▶ [Activity]: Each record below gets repeated exactly, and pictures stay out of the copy.

▶ [Provided records]:
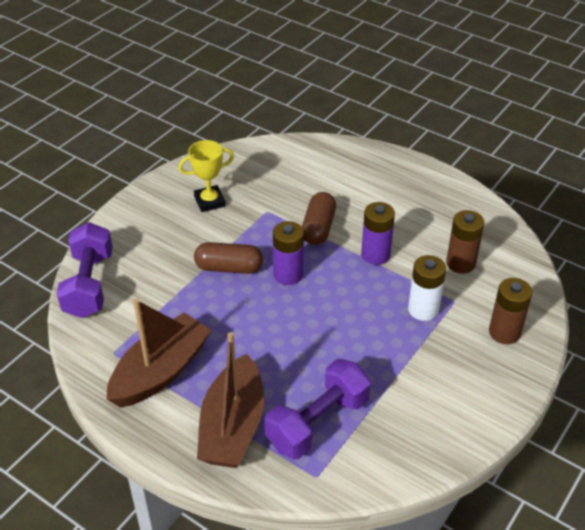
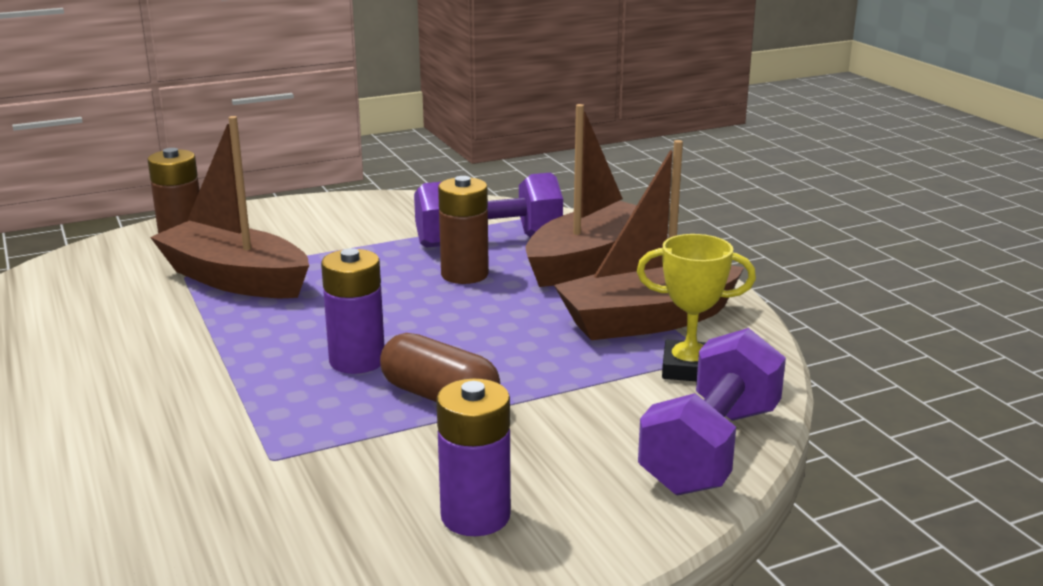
camera: 150 degrees left, 20 degrees down
(209, 201) = (359, 516): yellow trophy -> yellow trophy (689, 368)
(318, 228) = (223, 402): brown capsule -> none
(375, 255) = (197, 343): purple battery -> purple battery (475, 516)
(423, 309) = (235, 279): white battery -> brown boat
(460, 263) = (105, 302): brown battery -> brown battery (464, 274)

▶ [Task answer]:
camera: 150 degrees left, 20 degrees down
(209, 201) = (359, 516): yellow trophy -> yellow trophy (689, 368)
(318, 228) = (223, 402): brown capsule -> none
(375, 255) = (197, 343): purple battery -> purple battery (475, 516)
(423, 309) = (235, 279): white battery -> brown boat
(460, 263) = (105, 302): brown battery -> brown battery (464, 274)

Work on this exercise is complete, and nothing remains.